Scene change data:
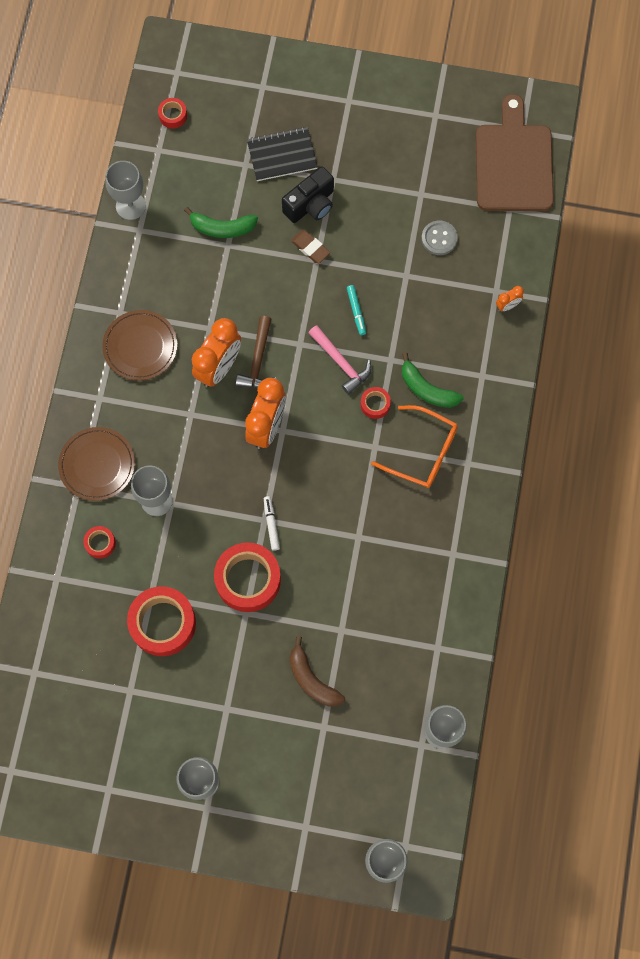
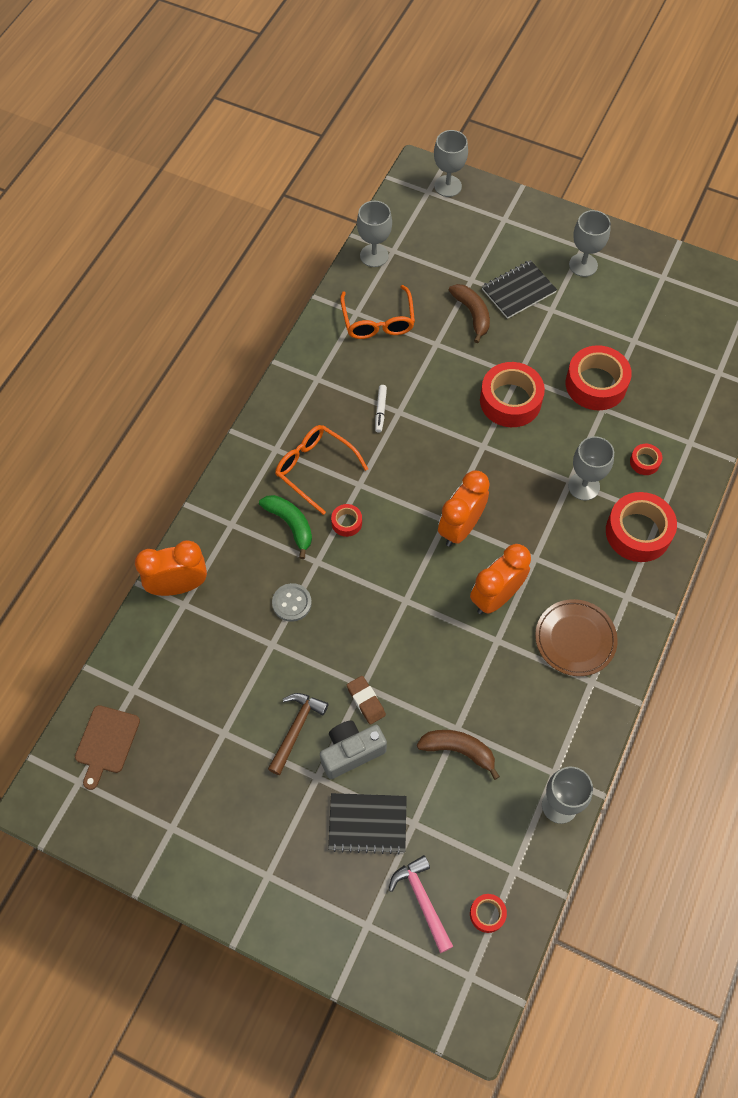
camera: 165 degrees left, 10 degrees down
(97, 465) = (638, 532): brown plate -> red tape
(222, 228) = (458, 750): green banana -> brown banana
(258, 360) = (453, 594): brown hammer -> brown hammer (296, 729)
(268, 725) = (518, 291): none -> black notebook
(271, 524) = (477, 441): white marker -> white marker (380, 410)
(310, 205) = (351, 752): black camera -> grey camera
(341, 363) = (368, 571): pink hammer -> pink hammer (422, 900)
(356, 311) = (337, 619): turquoise marker -> none
(411, 643) = (378, 321): none -> orange glasses
(439, 238) = (222, 676): grey button -> grey button (291, 603)
(507, 306) = (178, 586): orange clock -> orange clock, size x2.19
(513, 163) = (106, 742): brown cutting board -> brown cutting board, size x0.55

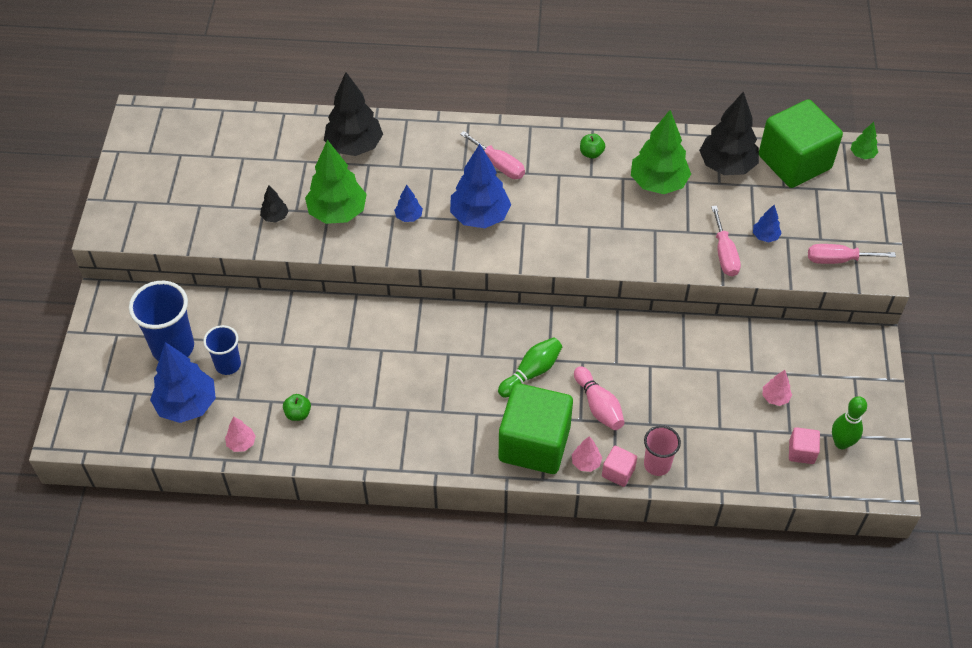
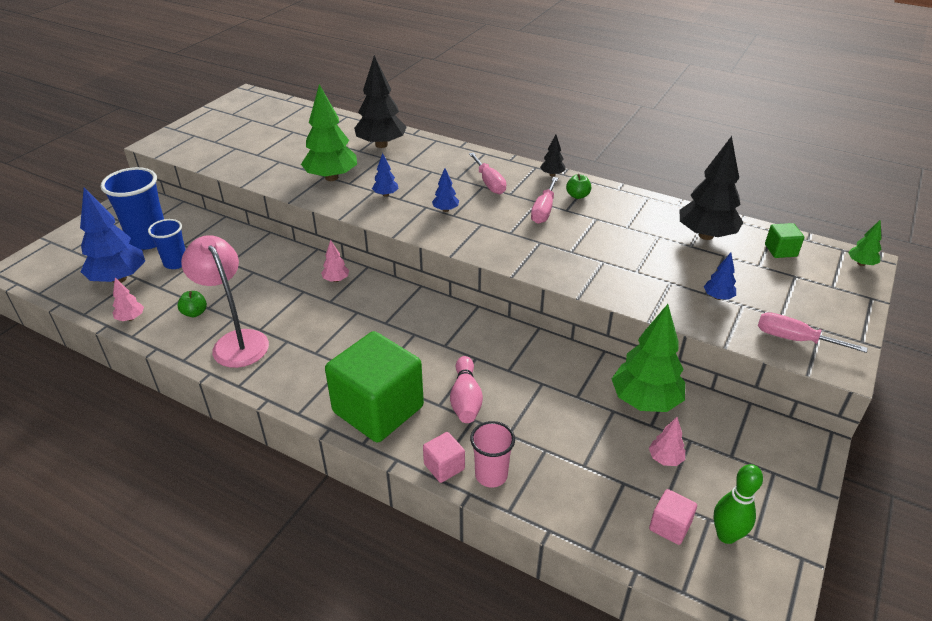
camera: 25 degrees right, 15 degrees down
(275, 217) = (282, 168): black tree -> black tree (552, 174)
(362, 428) = (236, 341): none -> pink lamp
(480, 216) = (445, 210): blue tree -> blue tree, size x0.46
(531, 372) = (420, 350): green bowling pin -> none
(586, 463) = (417, 445): pink tree -> pink tree (336, 280)
(658, 183) = (628, 230): green tree -> green tree (645, 401)
(724, 254) = (664, 298): pink screwdriver -> pink screwdriver (543, 211)
(794, 162) = (780, 250): green cube -> green cube, size x0.43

(TRY IT): An exact copy of every entry above is required, without the pictures.

(PROBLEM SOLUTION):
camera: 165 degrees left, 10 degrees down
(97, 465) = (638, 532): brown plate -> red tape
(222, 228) = (458, 750): green banana -> brown banana
(258, 360) = (453, 594): brown hammer -> brown hammer (296, 729)
(268, 725) = (518, 291): none -> black notebook
(271, 524) = (477, 441): white marker -> white marker (380, 410)
(310, 205) = (351, 752): black camera -> grey camera
(341, 363) = (368, 571): pink hammer -> pink hammer (422, 900)
(356, 311) = (337, 619): turquoise marker -> none
(411, 643) = (378, 321): none -> orange glasses
(439, 238) = (222, 676): grey button -> grey button (291, 603)
(507, 306) = (178, 586): orange clock -> orange clock, size x2.19
(513, 163) = (106, 742): brown cutting board -> brown cutting board, size x0.55

camera: 25 degrees right, 15 degrees down
(275, 217) = (282, 168): black tree -> black tree (552, 174)
(362, 428) = (236, 341): none -> pink lamp
(480, 216) = (445, 210): blue tree -> blue tree, size x0.46
(531, 372) = (420, 350): green bowling pin -> none
(586, 463) = (417, 445): pink tree -> pink tree (336, 280)
(658, 183) = (628, 230): green tree -> green tree (645, 401)
(724, 254) = (664, 298): pink screwdriver -> pink screwdriver (543, 211)
(794, 162) = (780, 250): green cube -> green cube, size x0.43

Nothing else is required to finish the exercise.